- [Given records]
........
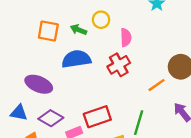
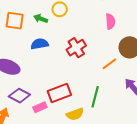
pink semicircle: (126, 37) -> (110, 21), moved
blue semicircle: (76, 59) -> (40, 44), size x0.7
........
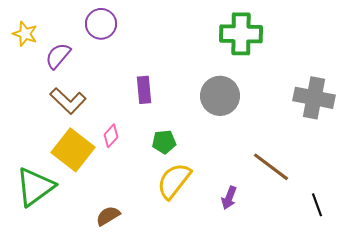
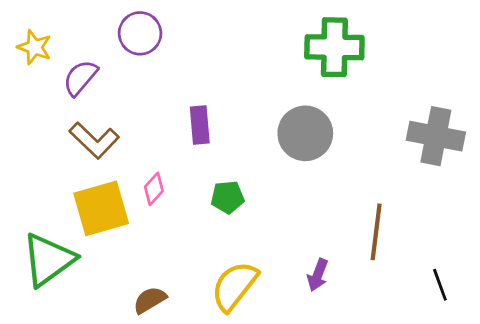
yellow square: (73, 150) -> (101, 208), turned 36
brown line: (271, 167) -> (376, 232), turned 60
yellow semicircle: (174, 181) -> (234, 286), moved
........
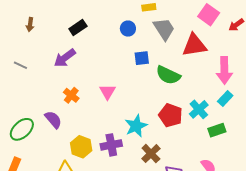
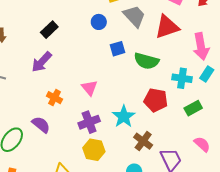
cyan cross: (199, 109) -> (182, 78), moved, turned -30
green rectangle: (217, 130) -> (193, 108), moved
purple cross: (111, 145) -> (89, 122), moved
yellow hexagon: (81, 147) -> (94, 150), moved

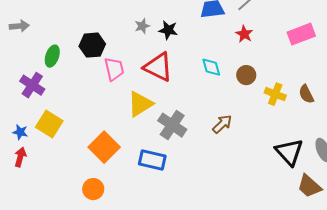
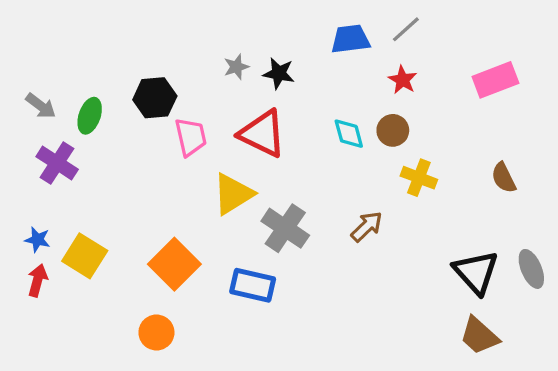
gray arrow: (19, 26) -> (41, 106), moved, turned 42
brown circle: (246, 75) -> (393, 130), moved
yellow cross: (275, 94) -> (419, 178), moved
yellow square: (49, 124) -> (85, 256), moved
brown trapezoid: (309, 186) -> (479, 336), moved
........
- [Task goal]
Reproduce exactly, and with no other material, the lines between those holding "pink semicircle: (126, 37)" and "blue semicircle: (76, 59)", inclusive.

- [Solution for this task]
pink semicircle: (126, 37) -> (110, 21), moved
blue semicircle: (76, 59) -> (40, 44), size x0.7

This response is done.